_WORK ORDER_
Only the number is wanted: tally the lines below that contain the word "none".

Version difference data:
────────────────

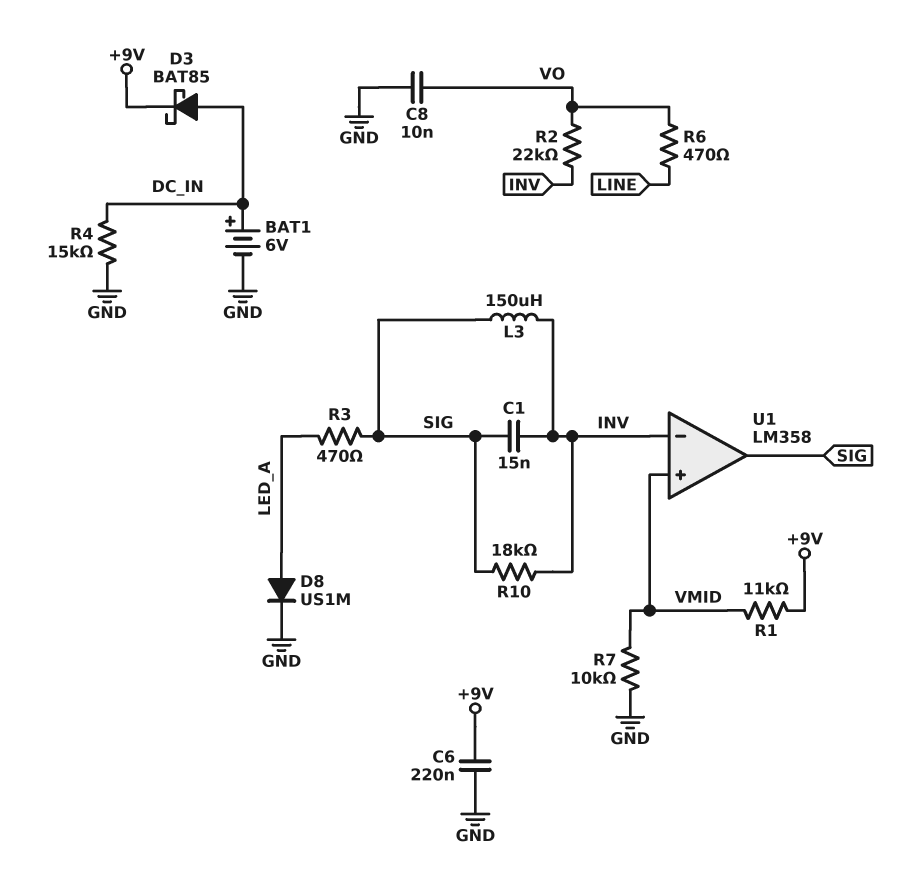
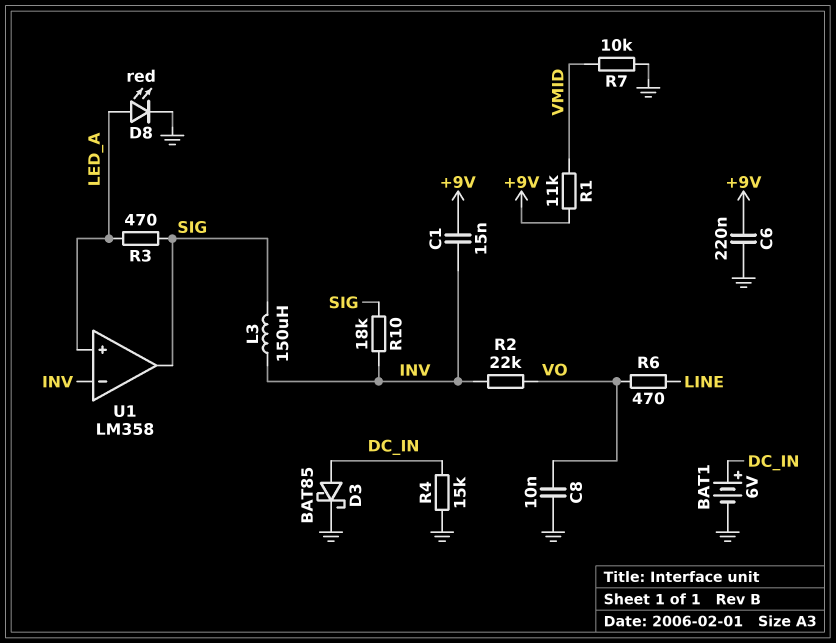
C1: 15nF (INV, SIG) -> 15nF (+9V, INV)
D3: schottky BAT85 (A DC_IN, K +9V) -> schottky BAT85 (A DC_IN, K GND)
D8: diode US1M (A LED_A, K GND) -> LED red (A LED_A, K GND)
U1 pin in+: VMID -> LED_A

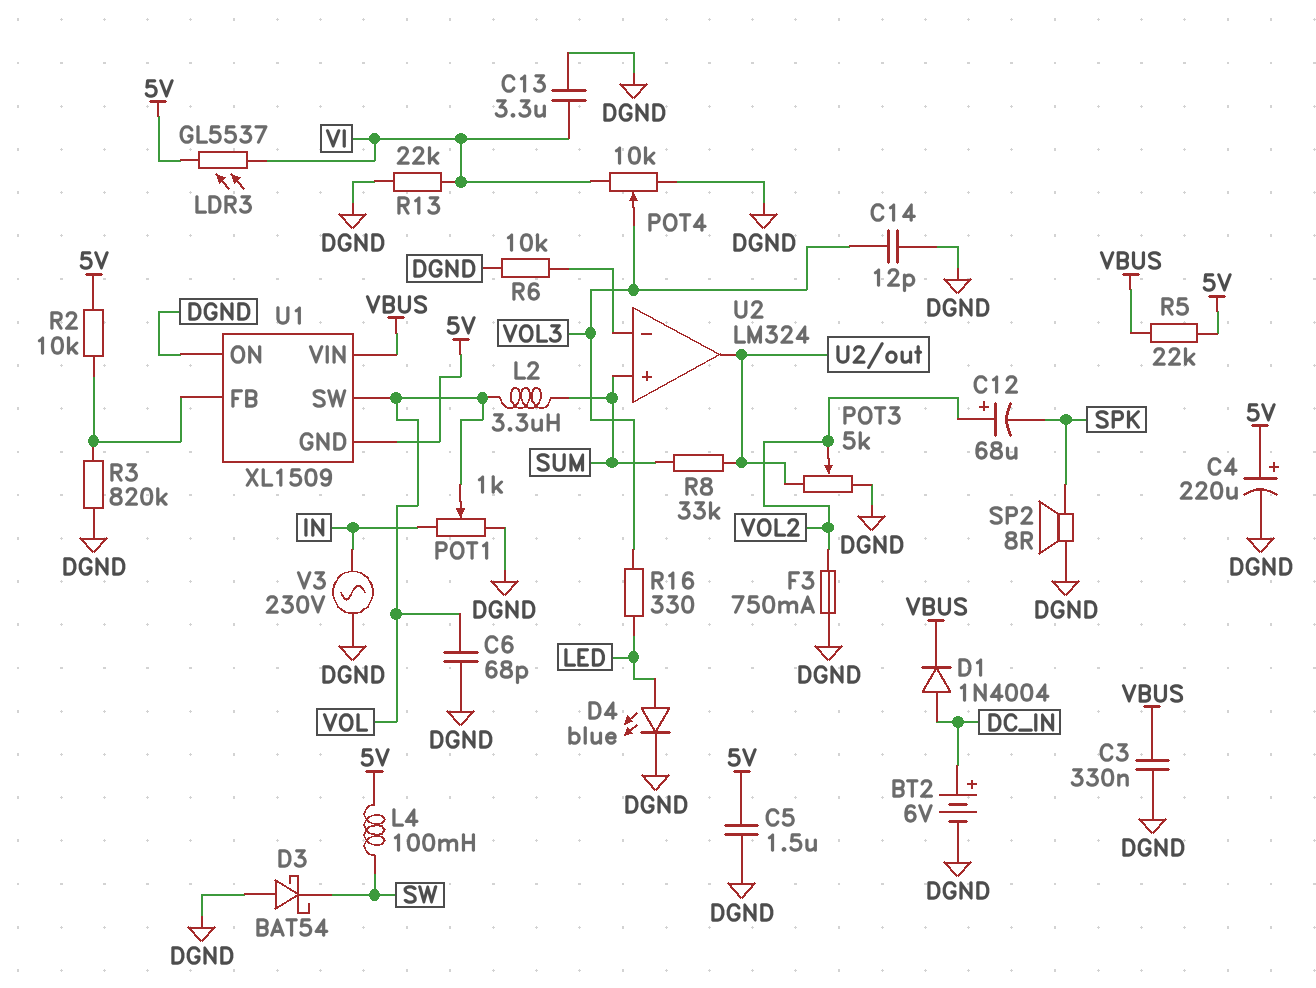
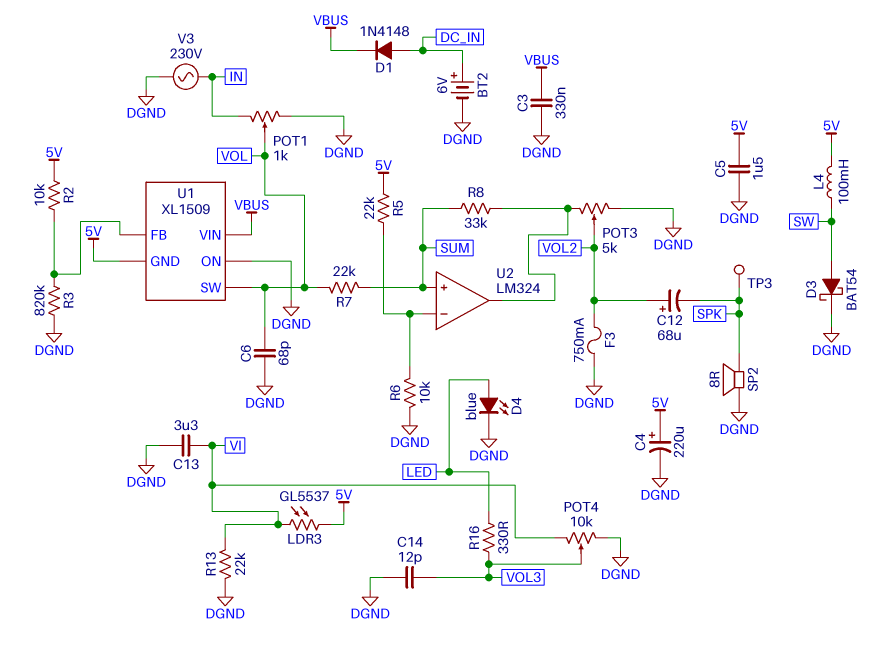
D1: diode 1N4004 (A DC_IN, K VBUS) -> diode 1N4148 (A DC_IN, K VBUS)
D3: schottky BAT54 (A DGND, K SW) -> schottky BAT54 (A SW, K DGND)
L2: 3.3uH (SUM, VOL) -> none
R5: 22k (5V, VBUS) -> 22k (5V, U2/in-)
R7: none -> 22k (SUM, VOL)
TP3: none -> test point (SPK)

────────────────

_ANSWER FOR THIS EXERCISE_
3